- [Task prompt]:
Please give back, exactly as written, only the line containing "kitchen unit: (340, 690)" and every line after it until the data below ends.

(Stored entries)
╭──
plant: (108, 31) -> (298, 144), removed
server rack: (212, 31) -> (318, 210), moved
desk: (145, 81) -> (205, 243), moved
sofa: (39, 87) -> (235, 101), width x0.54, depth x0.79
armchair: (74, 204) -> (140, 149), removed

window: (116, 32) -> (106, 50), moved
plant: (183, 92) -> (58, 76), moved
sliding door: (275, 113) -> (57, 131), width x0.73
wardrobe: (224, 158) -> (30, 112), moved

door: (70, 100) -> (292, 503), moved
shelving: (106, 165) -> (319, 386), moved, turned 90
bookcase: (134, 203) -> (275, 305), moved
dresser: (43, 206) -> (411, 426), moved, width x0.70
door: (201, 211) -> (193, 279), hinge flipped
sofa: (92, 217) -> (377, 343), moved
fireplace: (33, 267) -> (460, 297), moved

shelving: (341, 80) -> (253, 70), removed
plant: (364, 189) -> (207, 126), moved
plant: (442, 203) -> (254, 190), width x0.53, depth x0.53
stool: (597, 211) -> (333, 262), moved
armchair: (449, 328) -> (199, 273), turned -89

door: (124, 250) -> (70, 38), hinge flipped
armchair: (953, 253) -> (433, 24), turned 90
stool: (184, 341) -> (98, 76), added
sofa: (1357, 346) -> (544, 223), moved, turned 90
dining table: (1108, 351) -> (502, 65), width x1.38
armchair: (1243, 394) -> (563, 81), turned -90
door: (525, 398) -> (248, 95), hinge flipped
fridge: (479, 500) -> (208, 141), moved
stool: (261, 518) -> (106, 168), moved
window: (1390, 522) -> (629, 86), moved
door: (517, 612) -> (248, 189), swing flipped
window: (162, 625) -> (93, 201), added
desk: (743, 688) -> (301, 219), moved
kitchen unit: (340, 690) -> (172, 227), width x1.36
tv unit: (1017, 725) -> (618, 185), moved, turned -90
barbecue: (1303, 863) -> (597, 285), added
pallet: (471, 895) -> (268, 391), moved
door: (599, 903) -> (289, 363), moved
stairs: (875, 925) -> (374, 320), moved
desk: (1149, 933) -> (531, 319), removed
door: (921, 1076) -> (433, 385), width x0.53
╰──
- [The answer]:
kitchen unit: (340, 690) -> (172, 227), width x1.36
tv unit: (1017, 725) -> (618, 185), moved, turned -90
barbecue: (1303, 863) -> (597, 285), added
pallet: (471, 895) -> (268, 391), moved
door: (599, 903) -> (289, 363), moved
stairs: (875, 925) -> (374, 320), moved
desk: (1149, 933) -> (531, 319), removed
door: (921, 1076) -> (433, 385), width x0.53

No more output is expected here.